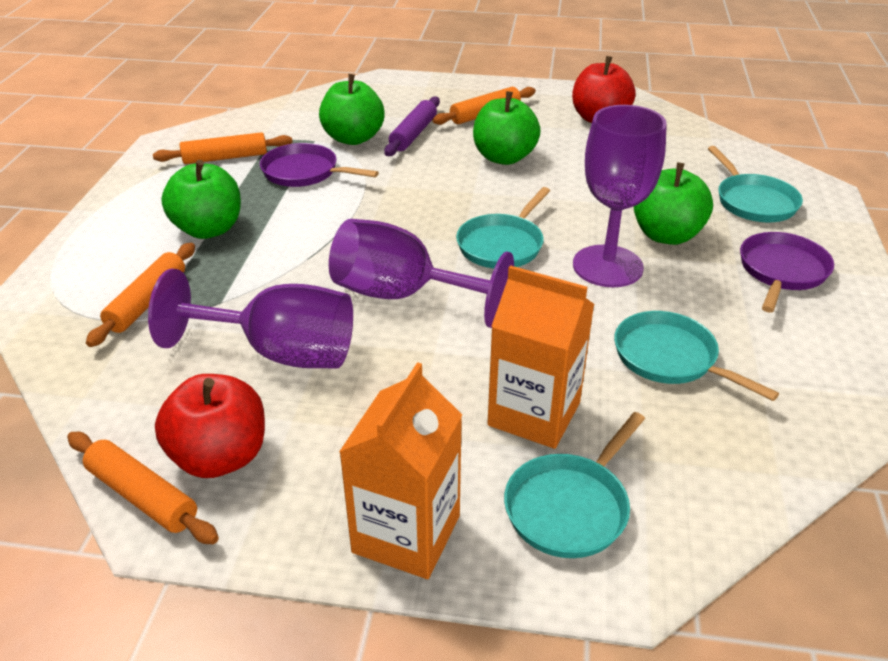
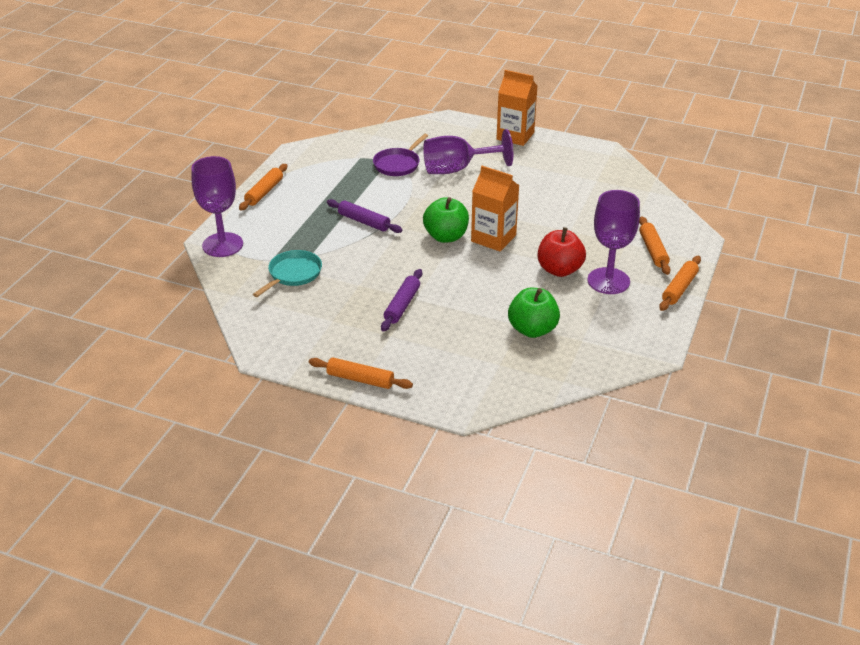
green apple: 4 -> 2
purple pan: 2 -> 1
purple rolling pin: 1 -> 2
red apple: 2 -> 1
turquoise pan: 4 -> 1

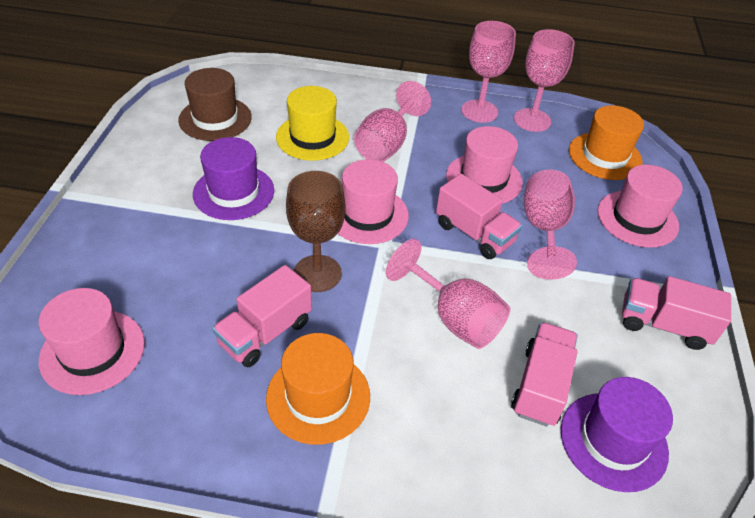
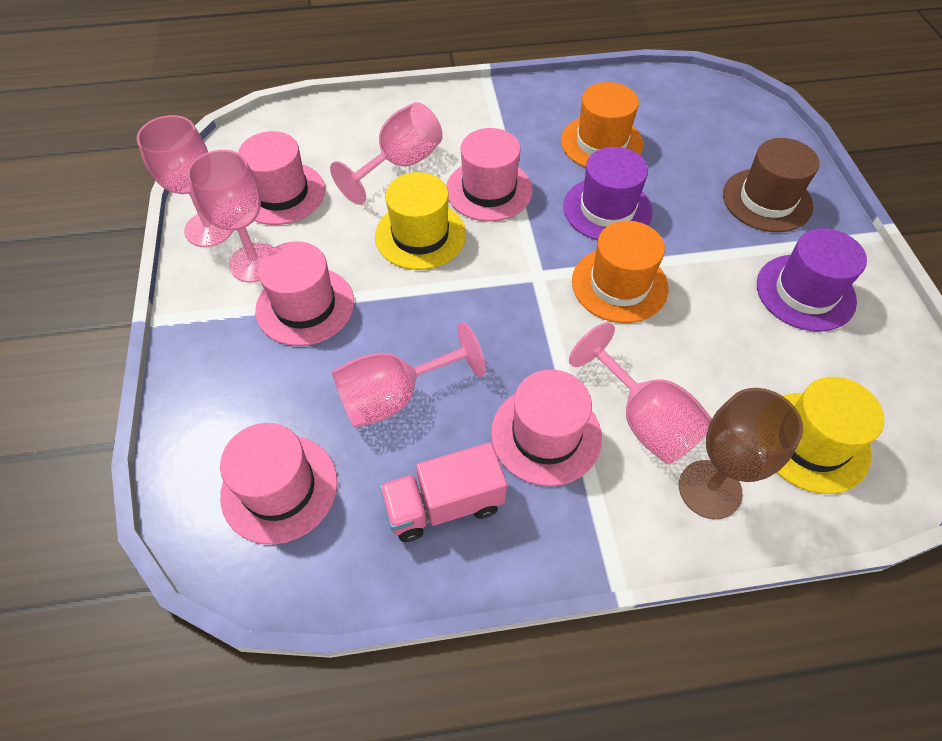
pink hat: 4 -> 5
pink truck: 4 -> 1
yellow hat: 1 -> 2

WHAT YOU HAVE TO DO
Without the pictures, transcribe the lines from the one containing "red apple: 2 -> 1" through the end of the data, exactly and only those.

THE COMPLETED TASK
red apple: 2 -> 1
turquoise pan: 4 -> 1

pink hat: 4 -> 5
pink truck: 4 -> 1
yellow hat: 1 -> 2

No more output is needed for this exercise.